Task statement: From the first line to the last, set down the material exactly and drop every picture.

Information supplied:
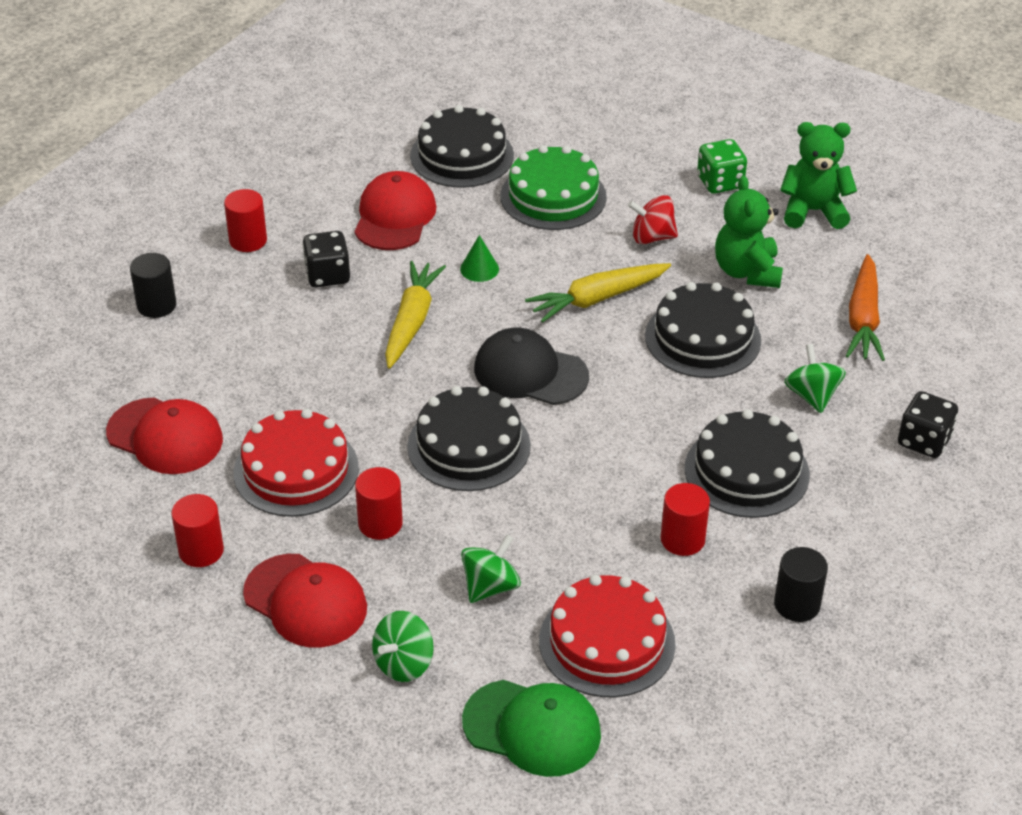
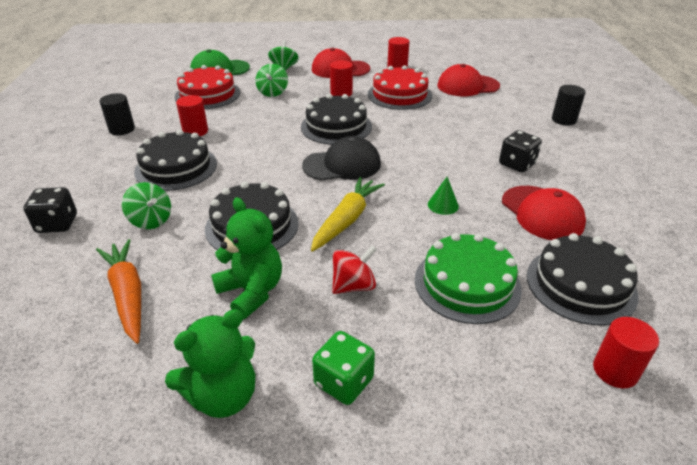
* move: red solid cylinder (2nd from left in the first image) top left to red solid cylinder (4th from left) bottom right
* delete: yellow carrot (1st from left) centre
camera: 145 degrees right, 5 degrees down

Solution:
* move: red solid cylinder (2nd from left in the first image) top left to red solid cylinder (4th from left) bottom right
* delete: yellow carrot (1st from left) centre
camera: 145 degrees right, 5 degrees down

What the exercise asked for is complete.